Please copy each line of the listing below precisely, excluding the images.

# [Data section]
☆ ☆ ☆ ☆ ☆
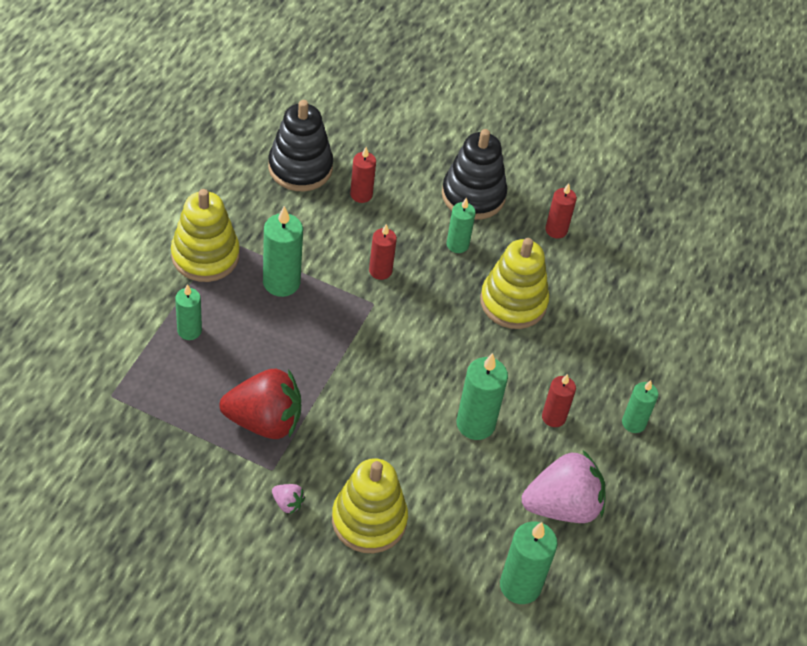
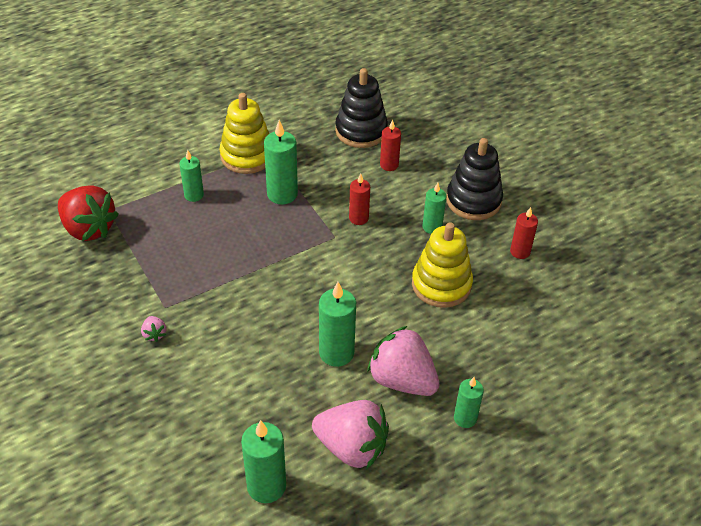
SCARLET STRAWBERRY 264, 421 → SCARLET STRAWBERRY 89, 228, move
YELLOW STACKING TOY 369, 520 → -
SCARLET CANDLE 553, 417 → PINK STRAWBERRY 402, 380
☆ ☆ ☆ ☆ ☆
# [Answer to this problem]
SCARLET STRAWBERRY 264, 421 → SCARLET STRAWBERRY 89, 228, move
YELLOW STACKING TOY 369, 520 → -
SCARLET CANDLE 553, 417 → PINK STRAWBERRY 402, 380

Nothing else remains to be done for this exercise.